→ What the task asks
From the line containing "Y2: 12MHz (XI, XO) -> 24MHz (XI, XO)" onward, retype each line of the entries below exactly, last line included.

(Version comparison data)
☆ ☆ ☆ ☆ ☆ ☆ ☆

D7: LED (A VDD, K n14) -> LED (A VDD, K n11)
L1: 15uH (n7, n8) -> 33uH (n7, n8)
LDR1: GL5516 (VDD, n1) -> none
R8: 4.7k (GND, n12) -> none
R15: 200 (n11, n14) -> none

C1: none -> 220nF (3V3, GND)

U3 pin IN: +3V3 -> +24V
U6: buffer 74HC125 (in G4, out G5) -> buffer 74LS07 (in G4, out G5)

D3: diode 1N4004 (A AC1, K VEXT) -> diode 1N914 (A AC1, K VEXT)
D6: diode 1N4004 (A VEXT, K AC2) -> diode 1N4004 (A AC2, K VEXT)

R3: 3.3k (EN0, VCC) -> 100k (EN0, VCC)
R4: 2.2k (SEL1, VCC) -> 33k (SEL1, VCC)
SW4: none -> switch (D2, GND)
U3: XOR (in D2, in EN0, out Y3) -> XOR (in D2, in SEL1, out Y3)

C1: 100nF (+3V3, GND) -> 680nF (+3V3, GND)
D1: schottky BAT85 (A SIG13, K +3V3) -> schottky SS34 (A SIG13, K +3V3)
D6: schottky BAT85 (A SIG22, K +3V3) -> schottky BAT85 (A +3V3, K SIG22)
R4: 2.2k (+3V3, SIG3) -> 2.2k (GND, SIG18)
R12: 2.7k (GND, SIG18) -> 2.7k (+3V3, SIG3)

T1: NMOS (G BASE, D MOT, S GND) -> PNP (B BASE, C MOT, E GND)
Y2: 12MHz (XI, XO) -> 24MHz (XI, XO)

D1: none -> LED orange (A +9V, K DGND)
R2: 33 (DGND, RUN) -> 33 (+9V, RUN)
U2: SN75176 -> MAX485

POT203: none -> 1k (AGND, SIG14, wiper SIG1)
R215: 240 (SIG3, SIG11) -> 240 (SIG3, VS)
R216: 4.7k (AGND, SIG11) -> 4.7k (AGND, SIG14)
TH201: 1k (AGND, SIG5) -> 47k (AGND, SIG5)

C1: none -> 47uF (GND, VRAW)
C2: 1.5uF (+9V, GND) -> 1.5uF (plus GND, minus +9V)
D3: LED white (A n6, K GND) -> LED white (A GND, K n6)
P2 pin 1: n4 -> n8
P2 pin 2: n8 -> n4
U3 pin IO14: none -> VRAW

☆ ☆ ☆ ☆ ☆ ☆ ☆

→ Exercise solution
Y2: 12MHz (XI, XO) -> 24MHz (XI, XO)

D1: none -> LED orange (A +9V, K DGND)
R2: 33 (DGND, RUN) -> 33 (+9V, RUN)
U2: SN75176 -> MAX485

POT203: none -> 1k (AGND, SIG14, wiper SIG1)
R215: 240 (SIG3, SIG11) -> 240 (SIG3, VS)
R216: 4.7k (AGND, SIG11) -> 4.7k (AGND, SIG14)
TH201: 1k (AGND, SIG5) -> 47k (AGND, SIG5)

C1: none -> 47uF (GND, VRAW)
C2: 1.5uF (+9V, GND) -> 1.5uF (plus GND, minus +9V)
D3: LED white (A n6, K GND) -> LED white (A GND, K n6)
P2 pin 1: n4 -> n8
P2 pin 2: n8 -> n4
U3 pin IO14: none -> VRAW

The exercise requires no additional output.